** START STORED RECORDS **

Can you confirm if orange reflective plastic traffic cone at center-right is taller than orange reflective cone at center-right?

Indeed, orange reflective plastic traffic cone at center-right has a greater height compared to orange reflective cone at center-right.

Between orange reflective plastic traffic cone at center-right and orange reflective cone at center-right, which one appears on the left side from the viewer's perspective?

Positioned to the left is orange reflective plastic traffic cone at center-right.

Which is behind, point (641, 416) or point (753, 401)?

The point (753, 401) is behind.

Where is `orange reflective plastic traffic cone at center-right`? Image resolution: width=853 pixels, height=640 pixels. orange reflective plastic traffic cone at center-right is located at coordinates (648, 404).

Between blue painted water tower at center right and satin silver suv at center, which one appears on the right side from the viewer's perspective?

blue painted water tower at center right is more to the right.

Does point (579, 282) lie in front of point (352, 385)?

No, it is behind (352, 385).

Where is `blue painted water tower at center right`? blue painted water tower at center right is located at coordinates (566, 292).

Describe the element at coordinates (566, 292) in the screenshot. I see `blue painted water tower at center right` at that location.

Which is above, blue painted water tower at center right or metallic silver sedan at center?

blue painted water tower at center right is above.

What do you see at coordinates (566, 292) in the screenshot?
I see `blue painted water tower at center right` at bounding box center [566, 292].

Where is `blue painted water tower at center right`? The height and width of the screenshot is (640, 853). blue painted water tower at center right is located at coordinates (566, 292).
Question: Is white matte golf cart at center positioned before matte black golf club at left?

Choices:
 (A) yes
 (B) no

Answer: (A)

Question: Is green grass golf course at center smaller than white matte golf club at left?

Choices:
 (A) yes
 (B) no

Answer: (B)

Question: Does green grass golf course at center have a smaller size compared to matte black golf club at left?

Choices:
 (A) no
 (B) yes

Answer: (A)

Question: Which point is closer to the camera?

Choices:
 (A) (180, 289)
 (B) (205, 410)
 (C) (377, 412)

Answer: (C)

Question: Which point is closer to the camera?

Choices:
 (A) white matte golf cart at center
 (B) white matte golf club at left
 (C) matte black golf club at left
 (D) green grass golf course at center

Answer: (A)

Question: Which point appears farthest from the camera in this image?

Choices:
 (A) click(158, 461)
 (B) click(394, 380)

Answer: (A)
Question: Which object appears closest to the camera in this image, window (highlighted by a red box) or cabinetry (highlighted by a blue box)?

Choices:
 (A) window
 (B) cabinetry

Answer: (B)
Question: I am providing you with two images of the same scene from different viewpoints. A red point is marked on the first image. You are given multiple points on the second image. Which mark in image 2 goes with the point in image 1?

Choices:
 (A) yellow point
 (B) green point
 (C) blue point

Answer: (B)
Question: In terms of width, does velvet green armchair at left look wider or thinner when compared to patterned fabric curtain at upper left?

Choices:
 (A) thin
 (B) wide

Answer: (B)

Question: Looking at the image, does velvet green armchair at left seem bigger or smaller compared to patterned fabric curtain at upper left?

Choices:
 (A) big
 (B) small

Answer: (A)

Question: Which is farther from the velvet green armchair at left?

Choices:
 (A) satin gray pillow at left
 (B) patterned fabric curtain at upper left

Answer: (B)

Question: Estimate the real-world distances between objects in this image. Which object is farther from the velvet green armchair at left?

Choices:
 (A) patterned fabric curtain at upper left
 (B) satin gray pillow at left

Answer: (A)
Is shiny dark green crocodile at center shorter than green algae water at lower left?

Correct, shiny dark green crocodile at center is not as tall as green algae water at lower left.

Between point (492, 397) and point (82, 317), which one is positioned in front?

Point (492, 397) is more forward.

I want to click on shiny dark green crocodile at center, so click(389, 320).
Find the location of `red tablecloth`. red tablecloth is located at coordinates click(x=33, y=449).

** END STORED RECORDS **

**REQUEST**
Rewrite all of the material above as a JSON list of strings. Each nonblank line becomes one entry, and blank lines are left out.

**THE OUTPUT**
[
  "Can you confirm if orange reflective plastic traffic cone at center-right is taller than orange reflective cone at center-right?",
  "Indeed, orange reflective plastic traffic cone at center-right has a greater height compared to orange reflective cone at center-right.",
  "Between orange reflective plastic traffic cone at center-right and orange reflective cone at center-right, which one appears on the left side from the viewer's perspective?",
  "Positioned to the left is orange reflective plastic traffic cone at center-right.",
  "Which is behind, point (641, 416) or point (753, 401)?",
  "The point (753, 401) is behind.",
  "Where is `orange reflective plastic traffic cone at center-right`? Image resolution: width=853 pixels, height=640 pixels. orange reflective plastic traffic cone at center-right is located at coordinates (648, 404).",
  "Between blue painted water tower at center right and satin silver suv at center, which one appears on the right side from the viewer's perspective?",
  "blue painted water tower at center right is more to the right.",
  "Does point (579, 282) lie in front of point (352, 385)?",
  "No, it is behind (352, 385).",
  "Where is `blue painted water tower at center right`? blue painted water tower at center right is located at coordinates (566, 292).",
  "Describe the element at coordinates (566, 292) in the screenshot. I see `blue painted water tower at center right` at that location.",
  "Which is above, blue painted water tower at center right or metallic silver sedan at center?",
  "blue painted water tower at center right is above.",
  "What do you see at coordinates (566, 292) in the screenshot?",
  "I see `blue painted water tower at center right` at bounding box center [566, 292].",
  "Where is `blue painted water tower at center right`? The height and width of the screenshot is (640, 853). blue painted water tower at center right is located at coordinates (566, 292).",
  "Question: Is white matte golf cart at center positioned before matte black golf club at left?",
  "Choices:",
  " (A) yes",
  " (B) no",
  "Answer: (A)",
  "Question: Is green grass golf course at center smaller than white matte golf club at left?",
  "Choices:",
  " (A) yes",
  " (B) no",
  "Answer: (B)",
  "Question: Does green grass golf course at center have a smaller size compared to matte black golf club at left?",
  "Choices:",
  " (A) no",
  " (B) yes",
  "Answer: (A)",
  "Question: Which point is closer to the camera?",
  "Choices:",
  " (A) (180, 289)",
  " (B) (205, 410)",
  " (C) (377, 412)",
  "Answer: (C)",
  "Question: Which point is closer to the camera?",
  "Choices:",
  " (A) white matte golf cart at center",
  " (B) white matte golf club at left",
  " (C) matte black golf club at left",
  " (D) green grass golf course at center",
  "Answer: (A)",
  "Question: Which point appears farthest from the camera in this image?",
  "Choices:",
  " (A) click(158, 461)",
  " (B) click(394, 380)",
  "Answer: (A)",
  "Question: Which object appears closest to the camera in this image, window (highlighted by a red box) or cabinetry (highlighted by a blue box)?",
  "Choices:",
  " (A) window",
  " (B) cabinetry",
  "Answer: (B)",
  "Question: I am providing you with two images of the same scene from different viewpoints. A red point is marked on the first image. You are given multiple points on the second image. Which mark in image 2 goes with the point in image 1?",
  "Choices:",
  " (A) yellow point",
  " (B) green point",
  " (C) blue point",
  "Answer: (B)",
  "Question: In terms of width, does velvet green armchair at left look wider or thinner when compared to patterned fabric curtain at upper left?",
  "Choices:",
  " (A) thin",
  " (B) wide",
  "Answer: (B)",
  "Question: Looking at the image, does velvet green armchair at left seem bigger or smaller compared to patterned fabric curtain at upper left?",
  "Choices:",
  " (A) big",
  " (B) small",
  "Answer: (A)",
  "Question: Which is farther from the velvet green armchair at left?",
  "Choices:",
  " (A) satin gray pillow at left",
  " (B) patterned fabric curtain at upper left",
  "Answer: (B)",
  "Question: Estimate the real-world distances between objects in this image. Which object is farther from the velvet green armchair at left?",
  "Choices:",
  " (A) patterned fabric curtain at upper left",
  " (B) satin gray pillow at left",
  "Answer: (A)",
  "Is shiny dark green crocodile at center shorter than green algae water at lower left?",
  "Correct, shiny dark green crocodile at center is not as tall as green algae water at lower left.",
  "Between point (492, 397) and point (82, 317), which one is positioned in front?",
  "Point (492, 397) is more forward.",
  "I want to click on shiny dark green crocodile at center, so click(389, 320).",
  "Find the location of `red tablecloth`. red tablecloth is located at coordinates click(x=33, y=449)."
]